[Stored dataset items]
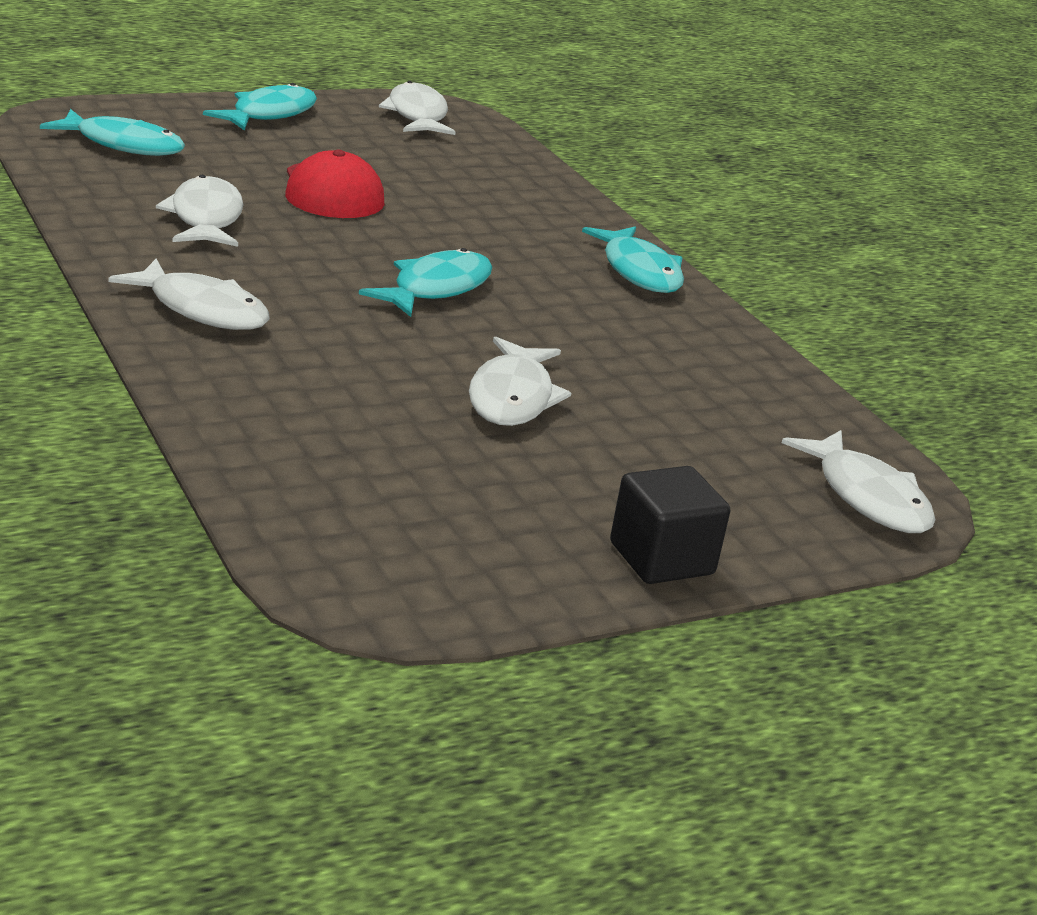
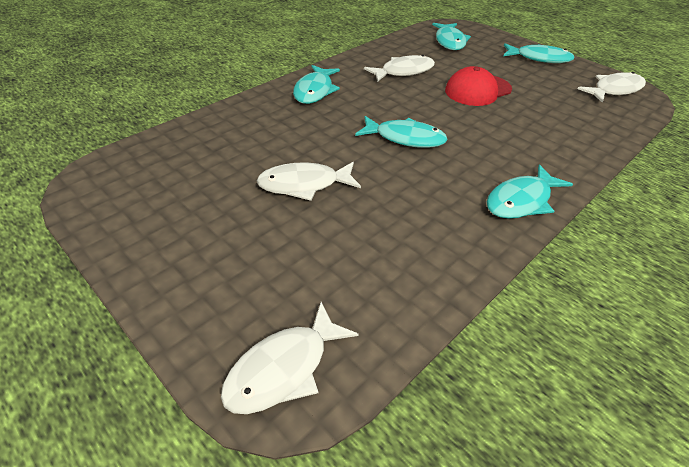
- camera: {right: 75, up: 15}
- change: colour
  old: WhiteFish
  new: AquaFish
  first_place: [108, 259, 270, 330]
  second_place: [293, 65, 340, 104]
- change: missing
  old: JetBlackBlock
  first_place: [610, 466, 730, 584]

---

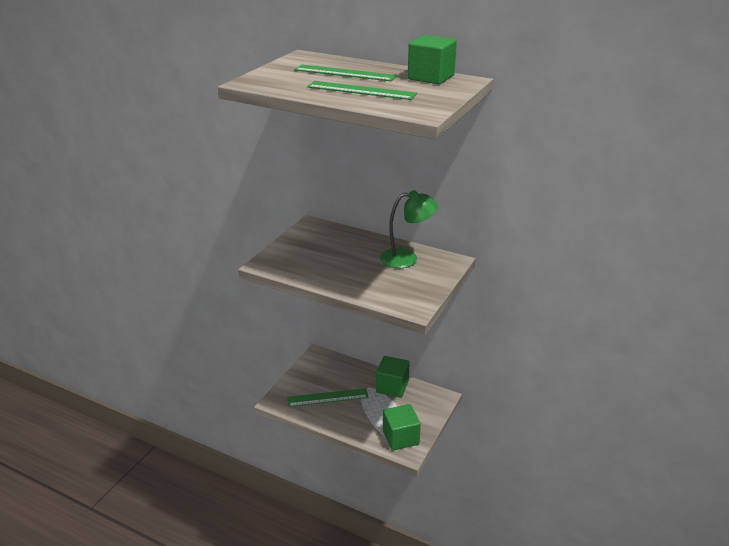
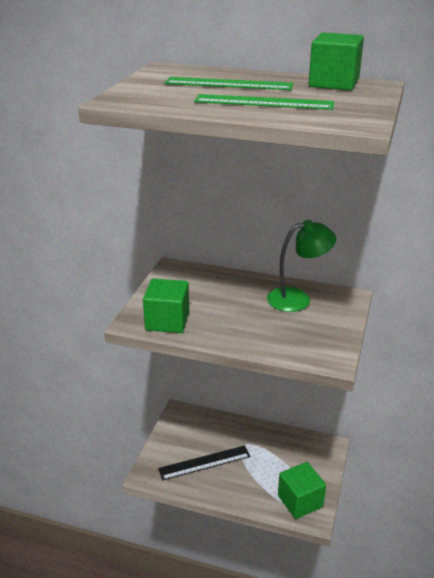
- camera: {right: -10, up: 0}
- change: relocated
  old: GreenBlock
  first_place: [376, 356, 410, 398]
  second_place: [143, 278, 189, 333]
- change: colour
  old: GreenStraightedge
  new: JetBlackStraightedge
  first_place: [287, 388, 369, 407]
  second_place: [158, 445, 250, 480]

◆ **EXERCISE DIRECTIONS**
Give the exact lines, and only those, from the line containing "- change: relocated" through the line containing "second_place: [158, 445, 250, 480]" in the entries above.

◆ **SOLUTION TO THIS TASK**
- change: relocated
  old: GreenBlock
  first_place: [376, 356, 410, 398]
  second_place: [143, 278, 189, 333]
- change: colour
  old: GreenStraightedge
  new: JetBlackStraightedge
  first_place: [287, 388, 369, 407]
  second_place: [158, 445, 250, 480]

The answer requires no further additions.